Exercise details:
Of the entries below, restate word for word only the section that runs from the line with "yellow line: (491, 121)" to the line with "red semicircle: (298, 581)", counting both ends.

Recorded data:

+-------+

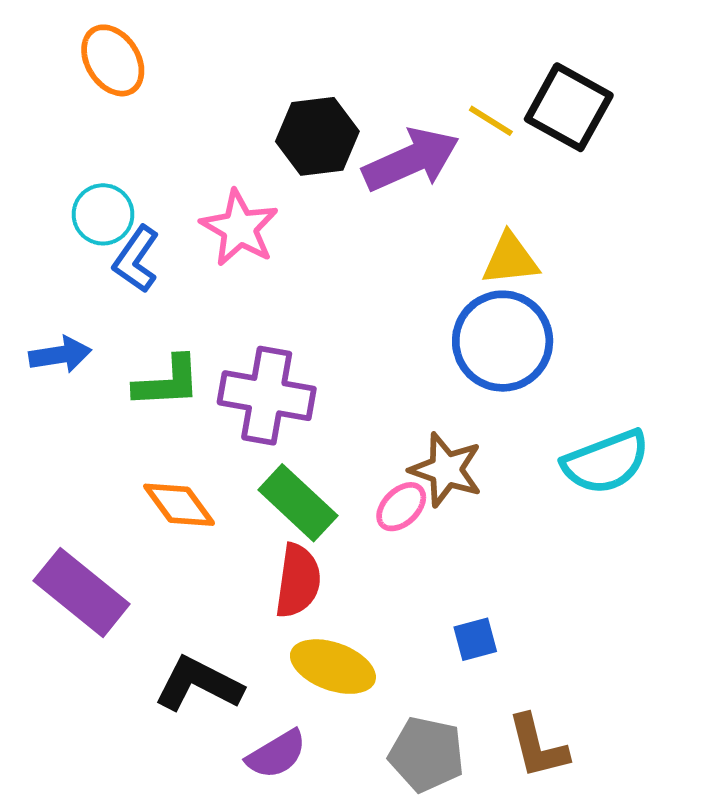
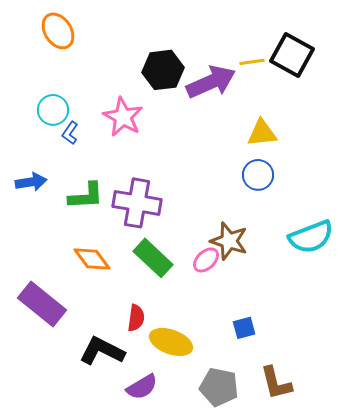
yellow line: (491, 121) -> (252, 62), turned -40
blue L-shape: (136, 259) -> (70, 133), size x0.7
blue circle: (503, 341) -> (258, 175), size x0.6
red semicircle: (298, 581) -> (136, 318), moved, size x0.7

+-------+

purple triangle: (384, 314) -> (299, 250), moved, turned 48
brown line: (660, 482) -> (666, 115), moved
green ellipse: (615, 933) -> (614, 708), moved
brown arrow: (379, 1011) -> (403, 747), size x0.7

+-------+

Answer space:
yellow line: (491, 121) -> (252, 62), turned -40
blue L-shape: (136, 259) -> (70, 133), size x0.7
blue circle: (503, 341) -> (258, 175), size x0.6
red semicircle: (298, 581) -> (136, 318), moved, size x0.7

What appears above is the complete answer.